Exercise goal: Each line below with the word "none" needs to be copied.

Records for the exercise:

┏━━

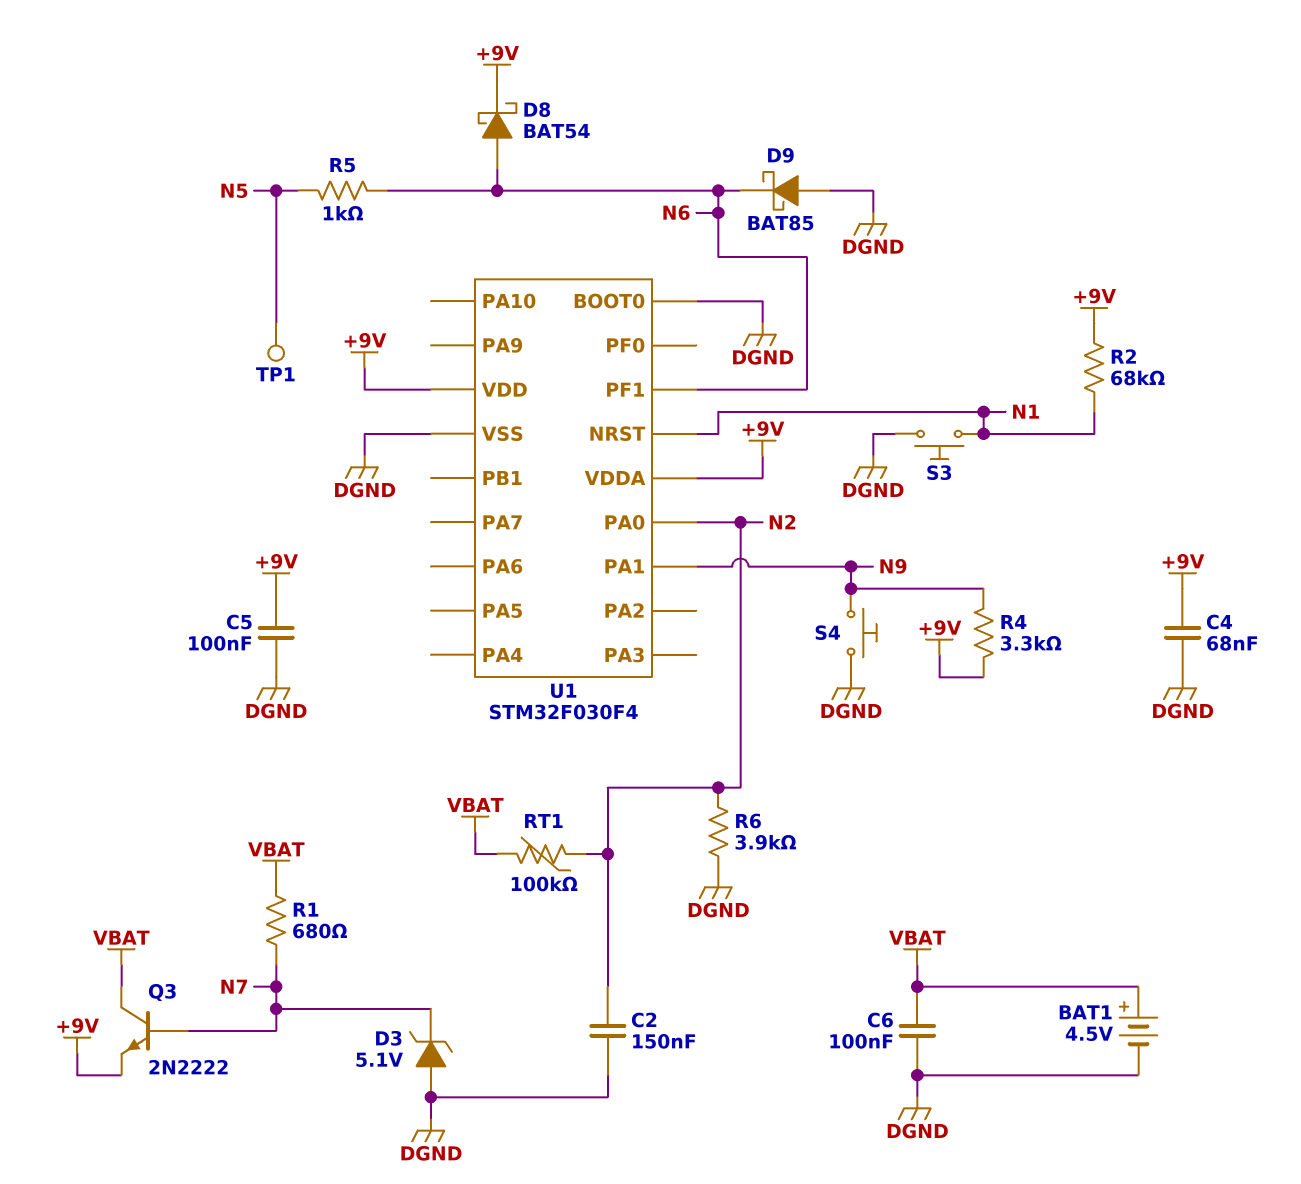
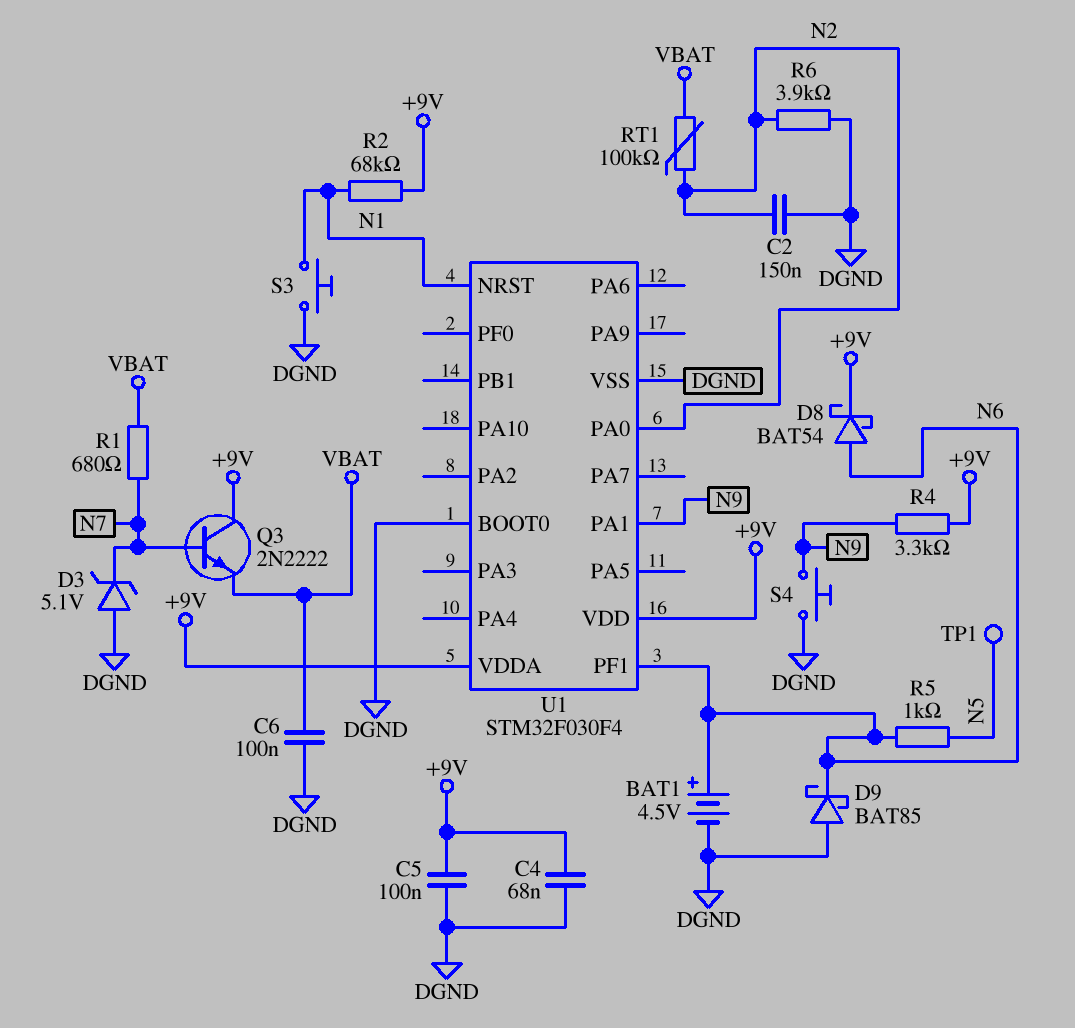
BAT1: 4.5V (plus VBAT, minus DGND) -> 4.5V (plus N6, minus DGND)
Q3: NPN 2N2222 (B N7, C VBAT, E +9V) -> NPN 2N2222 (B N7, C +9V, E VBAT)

┗━━
┏━━

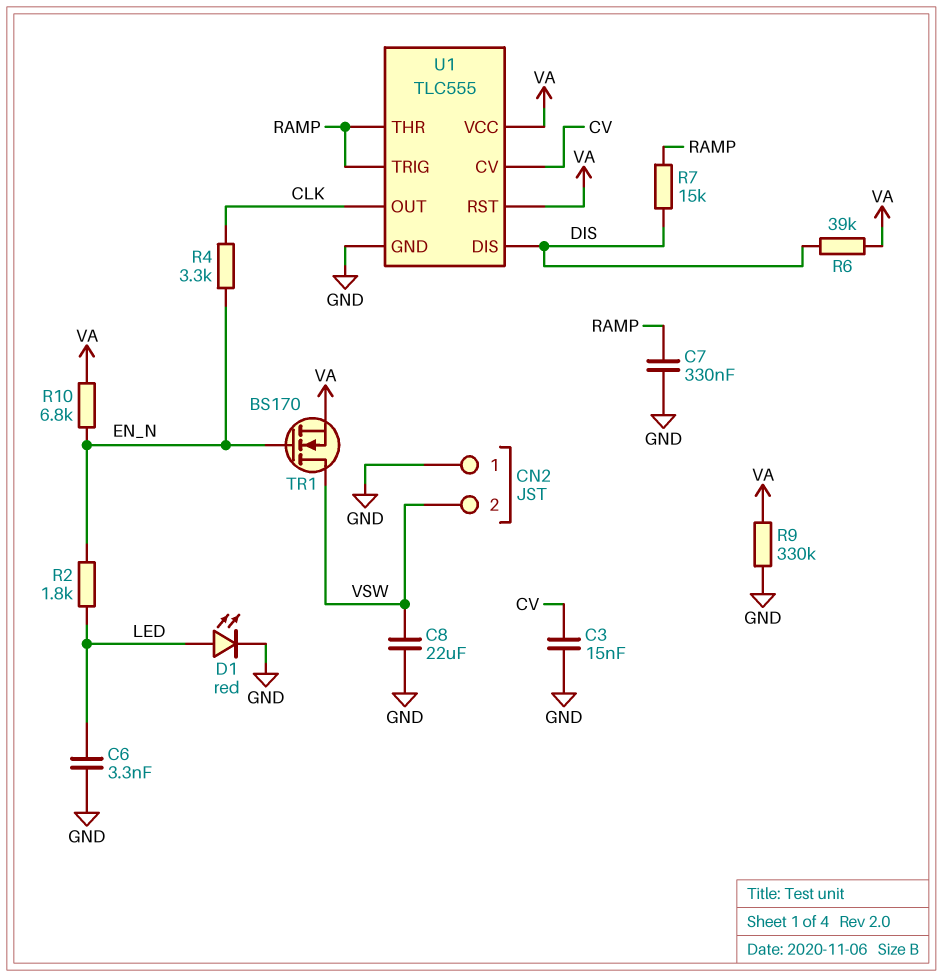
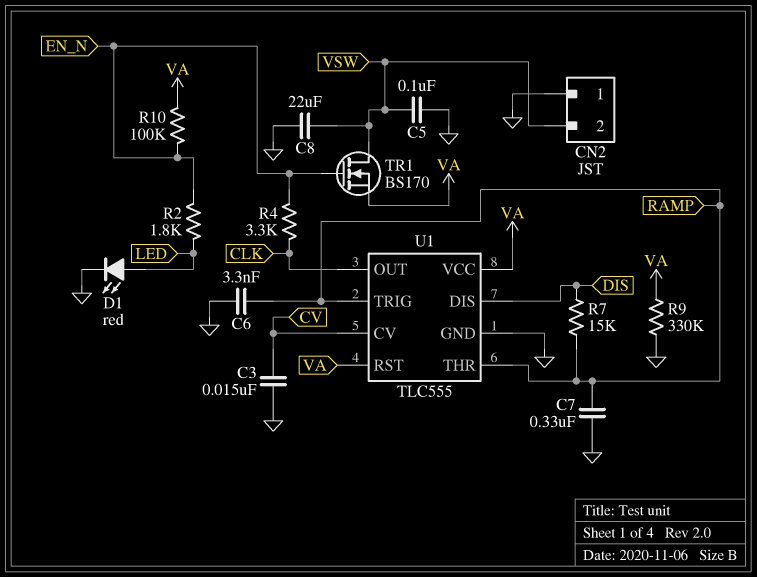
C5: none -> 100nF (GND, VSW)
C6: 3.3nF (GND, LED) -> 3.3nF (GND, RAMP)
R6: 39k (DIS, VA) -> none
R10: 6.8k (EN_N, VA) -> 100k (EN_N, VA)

┗━━

Answer to the exercise:
C5: none -> 100nF (GND, VSW)
R6: 39k (DIS, VA) -> none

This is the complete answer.